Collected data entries

** start **

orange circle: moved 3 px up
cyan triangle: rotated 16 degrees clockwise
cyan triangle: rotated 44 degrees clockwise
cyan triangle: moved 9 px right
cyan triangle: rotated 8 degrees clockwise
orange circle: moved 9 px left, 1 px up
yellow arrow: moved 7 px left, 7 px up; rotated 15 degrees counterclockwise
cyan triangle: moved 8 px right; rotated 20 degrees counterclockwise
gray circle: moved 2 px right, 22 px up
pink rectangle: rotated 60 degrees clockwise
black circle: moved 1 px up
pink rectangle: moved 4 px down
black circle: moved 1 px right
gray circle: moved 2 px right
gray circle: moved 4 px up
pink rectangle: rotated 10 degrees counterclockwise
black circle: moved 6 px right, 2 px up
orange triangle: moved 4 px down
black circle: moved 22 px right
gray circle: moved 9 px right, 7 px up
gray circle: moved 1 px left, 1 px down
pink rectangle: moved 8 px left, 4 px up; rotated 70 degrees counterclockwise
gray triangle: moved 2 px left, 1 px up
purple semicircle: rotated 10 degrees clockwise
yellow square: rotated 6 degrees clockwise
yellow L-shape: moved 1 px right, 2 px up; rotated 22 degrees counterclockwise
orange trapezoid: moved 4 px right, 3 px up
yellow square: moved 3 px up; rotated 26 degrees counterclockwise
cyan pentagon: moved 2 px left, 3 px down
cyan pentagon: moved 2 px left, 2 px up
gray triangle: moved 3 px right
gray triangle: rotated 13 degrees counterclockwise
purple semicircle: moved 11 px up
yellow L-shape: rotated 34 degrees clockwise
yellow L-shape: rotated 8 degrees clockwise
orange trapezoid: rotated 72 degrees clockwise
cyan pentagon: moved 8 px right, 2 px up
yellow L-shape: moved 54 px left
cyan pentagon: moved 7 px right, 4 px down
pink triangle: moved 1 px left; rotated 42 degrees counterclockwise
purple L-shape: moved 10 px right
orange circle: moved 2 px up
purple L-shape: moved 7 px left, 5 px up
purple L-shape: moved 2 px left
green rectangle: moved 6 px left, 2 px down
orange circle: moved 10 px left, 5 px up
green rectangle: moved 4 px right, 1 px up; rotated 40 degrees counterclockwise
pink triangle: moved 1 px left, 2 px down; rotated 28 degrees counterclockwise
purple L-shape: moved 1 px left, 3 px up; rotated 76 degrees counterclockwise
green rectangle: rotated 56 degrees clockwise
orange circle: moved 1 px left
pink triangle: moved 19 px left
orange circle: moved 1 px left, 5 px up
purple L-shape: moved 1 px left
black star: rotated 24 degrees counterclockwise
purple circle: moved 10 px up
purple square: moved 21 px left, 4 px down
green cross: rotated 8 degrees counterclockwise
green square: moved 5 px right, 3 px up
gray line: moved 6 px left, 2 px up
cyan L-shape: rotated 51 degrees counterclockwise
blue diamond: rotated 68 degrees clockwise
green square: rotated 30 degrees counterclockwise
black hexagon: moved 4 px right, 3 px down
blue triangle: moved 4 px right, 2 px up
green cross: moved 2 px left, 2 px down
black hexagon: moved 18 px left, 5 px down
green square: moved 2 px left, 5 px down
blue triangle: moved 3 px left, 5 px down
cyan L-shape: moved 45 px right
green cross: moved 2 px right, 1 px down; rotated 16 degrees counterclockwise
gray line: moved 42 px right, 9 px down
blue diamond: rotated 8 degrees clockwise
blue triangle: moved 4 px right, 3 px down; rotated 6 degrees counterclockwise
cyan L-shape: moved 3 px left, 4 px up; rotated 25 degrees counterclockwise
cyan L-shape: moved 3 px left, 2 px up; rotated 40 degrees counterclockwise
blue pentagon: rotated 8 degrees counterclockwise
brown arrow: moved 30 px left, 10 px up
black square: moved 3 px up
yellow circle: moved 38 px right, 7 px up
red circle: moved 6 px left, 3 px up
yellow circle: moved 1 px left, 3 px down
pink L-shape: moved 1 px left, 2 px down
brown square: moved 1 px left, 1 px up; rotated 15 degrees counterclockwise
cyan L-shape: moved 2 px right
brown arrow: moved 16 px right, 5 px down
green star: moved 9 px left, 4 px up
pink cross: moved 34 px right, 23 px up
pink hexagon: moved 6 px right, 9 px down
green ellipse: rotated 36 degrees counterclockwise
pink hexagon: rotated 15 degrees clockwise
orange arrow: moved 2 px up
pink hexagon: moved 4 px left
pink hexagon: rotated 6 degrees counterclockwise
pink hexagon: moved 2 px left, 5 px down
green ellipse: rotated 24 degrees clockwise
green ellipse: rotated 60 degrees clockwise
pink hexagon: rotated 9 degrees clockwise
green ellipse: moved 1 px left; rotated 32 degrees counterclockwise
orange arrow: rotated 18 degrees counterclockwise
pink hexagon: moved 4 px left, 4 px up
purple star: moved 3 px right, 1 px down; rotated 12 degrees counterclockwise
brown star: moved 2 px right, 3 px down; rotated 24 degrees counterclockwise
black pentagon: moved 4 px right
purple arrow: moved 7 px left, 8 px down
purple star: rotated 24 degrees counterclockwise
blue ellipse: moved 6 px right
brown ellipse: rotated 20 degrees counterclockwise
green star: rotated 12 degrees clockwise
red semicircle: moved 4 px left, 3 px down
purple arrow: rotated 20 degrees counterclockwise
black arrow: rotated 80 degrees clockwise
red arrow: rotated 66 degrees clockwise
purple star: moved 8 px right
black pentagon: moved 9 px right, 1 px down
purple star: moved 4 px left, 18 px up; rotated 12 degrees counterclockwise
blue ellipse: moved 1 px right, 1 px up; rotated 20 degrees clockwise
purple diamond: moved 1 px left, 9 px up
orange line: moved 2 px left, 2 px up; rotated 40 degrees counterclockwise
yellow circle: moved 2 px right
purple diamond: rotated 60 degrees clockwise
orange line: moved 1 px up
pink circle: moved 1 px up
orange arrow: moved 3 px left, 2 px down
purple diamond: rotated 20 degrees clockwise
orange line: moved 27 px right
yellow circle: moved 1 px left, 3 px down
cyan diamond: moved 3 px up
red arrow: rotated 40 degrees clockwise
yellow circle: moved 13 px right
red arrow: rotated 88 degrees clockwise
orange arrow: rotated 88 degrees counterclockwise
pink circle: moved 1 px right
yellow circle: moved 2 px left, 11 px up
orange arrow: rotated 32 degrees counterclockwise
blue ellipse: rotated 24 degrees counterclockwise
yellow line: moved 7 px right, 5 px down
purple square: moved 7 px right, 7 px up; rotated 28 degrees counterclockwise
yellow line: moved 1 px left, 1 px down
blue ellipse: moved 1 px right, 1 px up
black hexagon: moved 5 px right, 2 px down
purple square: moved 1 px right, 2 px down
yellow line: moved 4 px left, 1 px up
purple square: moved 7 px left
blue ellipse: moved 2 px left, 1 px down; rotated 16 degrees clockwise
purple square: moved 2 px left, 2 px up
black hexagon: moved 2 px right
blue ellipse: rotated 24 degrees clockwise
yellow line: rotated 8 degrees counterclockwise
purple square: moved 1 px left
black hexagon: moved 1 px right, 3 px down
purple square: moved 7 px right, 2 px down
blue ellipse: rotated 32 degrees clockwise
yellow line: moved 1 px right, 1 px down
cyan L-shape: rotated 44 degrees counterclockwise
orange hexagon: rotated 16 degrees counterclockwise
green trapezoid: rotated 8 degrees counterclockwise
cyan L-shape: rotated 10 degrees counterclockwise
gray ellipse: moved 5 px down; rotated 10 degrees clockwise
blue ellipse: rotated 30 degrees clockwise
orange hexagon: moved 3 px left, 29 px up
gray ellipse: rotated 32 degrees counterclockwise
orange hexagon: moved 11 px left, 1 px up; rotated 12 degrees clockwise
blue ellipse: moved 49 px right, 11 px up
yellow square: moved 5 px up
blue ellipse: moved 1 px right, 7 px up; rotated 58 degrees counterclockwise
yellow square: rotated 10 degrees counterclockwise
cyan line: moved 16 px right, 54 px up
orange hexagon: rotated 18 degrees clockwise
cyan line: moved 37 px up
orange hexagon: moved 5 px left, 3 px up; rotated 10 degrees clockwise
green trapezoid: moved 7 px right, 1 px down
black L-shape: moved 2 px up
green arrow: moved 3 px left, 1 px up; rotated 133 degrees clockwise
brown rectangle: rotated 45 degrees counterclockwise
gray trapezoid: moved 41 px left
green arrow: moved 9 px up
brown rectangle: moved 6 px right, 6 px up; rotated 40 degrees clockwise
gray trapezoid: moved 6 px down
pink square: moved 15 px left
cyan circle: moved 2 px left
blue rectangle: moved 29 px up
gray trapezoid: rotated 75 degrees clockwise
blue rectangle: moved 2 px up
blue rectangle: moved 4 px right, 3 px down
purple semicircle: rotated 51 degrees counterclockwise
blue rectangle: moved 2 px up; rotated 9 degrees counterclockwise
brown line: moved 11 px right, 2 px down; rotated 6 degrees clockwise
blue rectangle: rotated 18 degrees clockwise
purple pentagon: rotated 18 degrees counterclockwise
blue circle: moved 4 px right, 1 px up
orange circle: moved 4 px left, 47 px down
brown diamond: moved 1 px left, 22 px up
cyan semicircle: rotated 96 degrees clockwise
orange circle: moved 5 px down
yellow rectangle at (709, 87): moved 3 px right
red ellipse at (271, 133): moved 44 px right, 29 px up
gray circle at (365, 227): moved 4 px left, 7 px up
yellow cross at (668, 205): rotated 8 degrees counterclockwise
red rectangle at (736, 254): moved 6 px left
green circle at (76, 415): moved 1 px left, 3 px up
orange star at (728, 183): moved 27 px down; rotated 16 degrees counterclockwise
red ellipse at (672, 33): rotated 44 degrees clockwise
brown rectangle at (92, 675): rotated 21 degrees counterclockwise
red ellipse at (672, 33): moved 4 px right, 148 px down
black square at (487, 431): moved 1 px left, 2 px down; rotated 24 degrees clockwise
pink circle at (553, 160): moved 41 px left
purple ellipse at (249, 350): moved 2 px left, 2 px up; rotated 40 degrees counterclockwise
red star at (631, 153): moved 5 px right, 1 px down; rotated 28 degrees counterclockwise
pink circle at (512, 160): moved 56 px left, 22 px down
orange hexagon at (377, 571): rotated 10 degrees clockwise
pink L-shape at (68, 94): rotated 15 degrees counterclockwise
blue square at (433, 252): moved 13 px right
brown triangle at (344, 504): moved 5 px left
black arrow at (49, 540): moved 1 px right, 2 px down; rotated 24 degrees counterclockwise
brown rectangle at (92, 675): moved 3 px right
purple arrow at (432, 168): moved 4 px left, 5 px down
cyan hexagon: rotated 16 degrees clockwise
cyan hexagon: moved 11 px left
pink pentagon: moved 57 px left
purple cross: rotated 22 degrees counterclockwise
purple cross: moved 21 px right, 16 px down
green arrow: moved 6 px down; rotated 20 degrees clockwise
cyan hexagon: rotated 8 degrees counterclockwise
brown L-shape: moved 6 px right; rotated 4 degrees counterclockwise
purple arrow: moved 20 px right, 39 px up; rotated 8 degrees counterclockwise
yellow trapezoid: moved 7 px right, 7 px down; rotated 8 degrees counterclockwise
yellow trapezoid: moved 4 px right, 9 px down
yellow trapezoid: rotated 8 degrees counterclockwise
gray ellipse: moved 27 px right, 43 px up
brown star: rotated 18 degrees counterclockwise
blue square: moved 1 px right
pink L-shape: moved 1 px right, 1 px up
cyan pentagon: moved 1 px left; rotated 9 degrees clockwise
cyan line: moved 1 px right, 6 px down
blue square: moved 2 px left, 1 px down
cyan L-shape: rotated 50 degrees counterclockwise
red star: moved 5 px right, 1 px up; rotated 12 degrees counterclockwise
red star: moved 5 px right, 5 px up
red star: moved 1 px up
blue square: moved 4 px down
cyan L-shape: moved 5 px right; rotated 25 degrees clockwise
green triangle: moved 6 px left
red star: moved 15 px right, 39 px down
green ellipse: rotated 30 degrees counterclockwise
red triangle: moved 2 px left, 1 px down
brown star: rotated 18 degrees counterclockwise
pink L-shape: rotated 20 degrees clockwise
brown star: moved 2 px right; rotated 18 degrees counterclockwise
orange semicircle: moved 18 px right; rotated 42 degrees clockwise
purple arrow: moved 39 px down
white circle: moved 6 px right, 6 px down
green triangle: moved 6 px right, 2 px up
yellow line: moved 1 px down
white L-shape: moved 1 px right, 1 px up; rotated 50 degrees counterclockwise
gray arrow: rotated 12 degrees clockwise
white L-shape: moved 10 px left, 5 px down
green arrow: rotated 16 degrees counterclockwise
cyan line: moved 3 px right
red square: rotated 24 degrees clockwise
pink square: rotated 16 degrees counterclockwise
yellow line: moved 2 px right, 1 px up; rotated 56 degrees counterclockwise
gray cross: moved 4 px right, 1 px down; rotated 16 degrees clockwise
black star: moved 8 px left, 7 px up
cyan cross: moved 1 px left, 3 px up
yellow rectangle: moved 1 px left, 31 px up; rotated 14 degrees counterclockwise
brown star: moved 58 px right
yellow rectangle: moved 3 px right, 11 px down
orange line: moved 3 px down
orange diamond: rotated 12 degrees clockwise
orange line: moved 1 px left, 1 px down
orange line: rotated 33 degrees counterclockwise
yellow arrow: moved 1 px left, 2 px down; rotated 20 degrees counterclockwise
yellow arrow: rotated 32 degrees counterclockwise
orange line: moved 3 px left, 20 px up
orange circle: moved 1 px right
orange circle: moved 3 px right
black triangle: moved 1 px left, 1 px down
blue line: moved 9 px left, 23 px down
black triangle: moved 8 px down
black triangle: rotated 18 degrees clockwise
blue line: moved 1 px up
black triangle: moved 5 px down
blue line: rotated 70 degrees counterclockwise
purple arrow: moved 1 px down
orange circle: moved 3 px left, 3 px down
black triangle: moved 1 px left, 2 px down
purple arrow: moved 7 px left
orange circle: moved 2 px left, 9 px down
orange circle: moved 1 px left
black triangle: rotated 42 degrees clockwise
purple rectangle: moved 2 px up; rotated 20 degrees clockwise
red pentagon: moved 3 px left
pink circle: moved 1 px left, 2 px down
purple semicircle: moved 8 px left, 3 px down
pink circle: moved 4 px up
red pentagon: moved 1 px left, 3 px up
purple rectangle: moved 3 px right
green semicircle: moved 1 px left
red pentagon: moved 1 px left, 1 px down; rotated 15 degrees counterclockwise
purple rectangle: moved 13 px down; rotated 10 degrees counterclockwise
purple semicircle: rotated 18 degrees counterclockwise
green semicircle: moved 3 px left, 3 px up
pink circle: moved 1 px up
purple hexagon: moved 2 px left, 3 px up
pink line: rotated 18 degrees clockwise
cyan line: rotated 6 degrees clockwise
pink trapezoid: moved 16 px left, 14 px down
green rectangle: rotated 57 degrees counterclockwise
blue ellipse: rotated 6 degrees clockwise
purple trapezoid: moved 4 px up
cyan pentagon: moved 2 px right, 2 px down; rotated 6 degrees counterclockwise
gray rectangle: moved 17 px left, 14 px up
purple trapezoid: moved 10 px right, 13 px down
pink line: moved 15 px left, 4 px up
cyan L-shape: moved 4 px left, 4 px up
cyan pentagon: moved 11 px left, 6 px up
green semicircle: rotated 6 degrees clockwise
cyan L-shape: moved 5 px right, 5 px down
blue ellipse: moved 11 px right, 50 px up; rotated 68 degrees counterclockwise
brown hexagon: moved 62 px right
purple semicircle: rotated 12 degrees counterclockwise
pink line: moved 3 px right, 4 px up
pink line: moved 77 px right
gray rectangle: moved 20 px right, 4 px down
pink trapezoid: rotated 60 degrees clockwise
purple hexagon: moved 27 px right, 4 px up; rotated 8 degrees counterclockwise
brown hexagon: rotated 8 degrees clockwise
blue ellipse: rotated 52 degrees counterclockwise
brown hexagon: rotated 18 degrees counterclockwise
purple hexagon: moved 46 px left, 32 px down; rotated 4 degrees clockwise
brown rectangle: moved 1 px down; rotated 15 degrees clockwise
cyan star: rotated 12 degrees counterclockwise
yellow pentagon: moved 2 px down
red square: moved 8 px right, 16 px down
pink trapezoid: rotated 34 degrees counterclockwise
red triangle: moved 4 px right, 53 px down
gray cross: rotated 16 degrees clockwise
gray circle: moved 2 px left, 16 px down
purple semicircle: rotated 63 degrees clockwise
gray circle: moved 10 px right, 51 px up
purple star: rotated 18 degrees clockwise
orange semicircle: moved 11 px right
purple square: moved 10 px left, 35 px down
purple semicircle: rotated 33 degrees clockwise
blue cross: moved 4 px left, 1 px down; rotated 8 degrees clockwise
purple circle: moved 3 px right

** end **

◆ **Requirements**: Write out the material word for word, beginning with its first line and stopping after the line that contains "orange circle: moved 10 px left, 5 px up".

◆ **The reply**:
orange circle: moved 3 px up
cyan triangle: rotated 16 degrees clockwise
cyan triangle: rotated 44 degrees clockwise
cyan triangle: moved 9 px right
cyan triangle: rotated 8 degrees clockwise
orange circle: moved 9 px left, 1 px up
yellow arrow: moved 7 px left, 7 px up; rotated 15 degrees counterclockwise
cyan triangle: moved 8 px right; rotated 20 degrees counterclockwise
gray circle: moved 2 px right, 22 px up
pink rectangle: rotated 60 degrees clockwise
black circle: moved 1 px up
pink rectangle: moved 4 px down
black circle: moved 1 px right
gray circle: moved 2 px right
gray circle: moved 4 px up
pink rectangle: rotated 10 degrees counterclockwise
black circle: moved 6 px right, 2 px up
orange triangle: moved 4 px down
black circle: moved 22 px right
gray circle: moved 9 px right, 7 px up
gray circle: moved 1 px left, 1 px down
pink rectangle: moved 8 px left, 4 px up; rotated 70 degrees counterclockwise
gray triangle: moved 2 px left, 1 px up
purple semicircle: rotated 10 degrees clockwise
yellow square: rotated 6 degrees clockwise
yellow L-shape: moved 1 px right, 2 px up; rotated 22 degrees counterclockwise
orange trapezoid: moved 4 px right, 3 px up
yellow square: moved 3 px up; rotated 26 degrees counterclockwise
cyan pentagon: moved 2 px left, 3 px down
cyan pentagon: moved 2 px left, 2 px up
gray triangle: moved 3 px right
gray triangle: rotated 13 degrees counterclockwise
purple semicircle: moved 11 px up
yellow L-shape: rotated 34 degrees clockwise
yellow L-shape: rotated 8 degrees clockwise
orange trapezoid: rotated 72 degrees clockwise
cyan pentagon: moved 8 px right, 2 px up
yellow L-shape: moved 54 px left
cyan pentagon: moved 7 px right, 4 px down
pink triangle: moved 1 px left; rotated 42 degrees counterclockwise
purple L-shape: moved 10 px right
orange circle: moved 2 px up
purple L-shape: moved 7 px left, 5 px up
purple L-shape: moved 2 px left
green rectangle: moved 6 px left, 2 px down
orange circle: moved 10 px left, 5 px up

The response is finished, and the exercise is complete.